- **The problem**
Lines of the material that include the string "BUTTON" should be returned.

- **Dataset extract**
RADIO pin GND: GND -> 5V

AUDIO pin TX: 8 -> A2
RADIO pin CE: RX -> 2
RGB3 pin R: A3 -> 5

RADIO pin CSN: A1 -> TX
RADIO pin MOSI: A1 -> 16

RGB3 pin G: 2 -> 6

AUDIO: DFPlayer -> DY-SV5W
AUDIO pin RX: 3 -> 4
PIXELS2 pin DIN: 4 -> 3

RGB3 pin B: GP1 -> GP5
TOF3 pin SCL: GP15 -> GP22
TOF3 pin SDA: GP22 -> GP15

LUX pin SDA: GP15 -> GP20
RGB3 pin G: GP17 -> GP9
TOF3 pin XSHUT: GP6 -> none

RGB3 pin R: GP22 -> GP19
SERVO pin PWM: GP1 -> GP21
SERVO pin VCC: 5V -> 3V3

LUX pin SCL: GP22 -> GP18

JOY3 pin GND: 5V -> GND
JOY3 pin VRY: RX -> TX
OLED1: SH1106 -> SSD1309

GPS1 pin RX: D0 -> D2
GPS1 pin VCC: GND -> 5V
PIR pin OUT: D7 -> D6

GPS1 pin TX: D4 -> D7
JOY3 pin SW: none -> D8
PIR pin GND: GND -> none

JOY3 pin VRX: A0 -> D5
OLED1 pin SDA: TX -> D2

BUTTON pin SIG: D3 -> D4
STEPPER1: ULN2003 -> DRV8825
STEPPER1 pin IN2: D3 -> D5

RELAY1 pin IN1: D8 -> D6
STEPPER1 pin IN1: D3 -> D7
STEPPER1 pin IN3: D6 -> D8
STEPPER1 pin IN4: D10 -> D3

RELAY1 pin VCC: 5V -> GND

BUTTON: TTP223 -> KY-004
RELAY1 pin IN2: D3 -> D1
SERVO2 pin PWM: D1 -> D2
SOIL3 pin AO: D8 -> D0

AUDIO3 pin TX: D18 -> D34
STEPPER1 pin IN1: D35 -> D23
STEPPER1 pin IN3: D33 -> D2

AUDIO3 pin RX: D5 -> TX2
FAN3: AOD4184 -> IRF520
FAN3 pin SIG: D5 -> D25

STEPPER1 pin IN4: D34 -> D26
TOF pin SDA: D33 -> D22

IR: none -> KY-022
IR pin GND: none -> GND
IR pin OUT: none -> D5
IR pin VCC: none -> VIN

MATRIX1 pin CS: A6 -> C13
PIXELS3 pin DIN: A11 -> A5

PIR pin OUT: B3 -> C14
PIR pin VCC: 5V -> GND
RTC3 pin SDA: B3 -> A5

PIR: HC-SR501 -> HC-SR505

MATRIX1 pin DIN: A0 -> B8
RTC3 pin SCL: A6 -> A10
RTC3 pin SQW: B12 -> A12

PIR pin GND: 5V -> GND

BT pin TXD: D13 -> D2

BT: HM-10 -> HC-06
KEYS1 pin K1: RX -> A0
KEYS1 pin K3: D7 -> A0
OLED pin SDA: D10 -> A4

- **Reply**
BUTTON pin SIG: D3 -> D4
BUTTON: TTP223 -> KY-004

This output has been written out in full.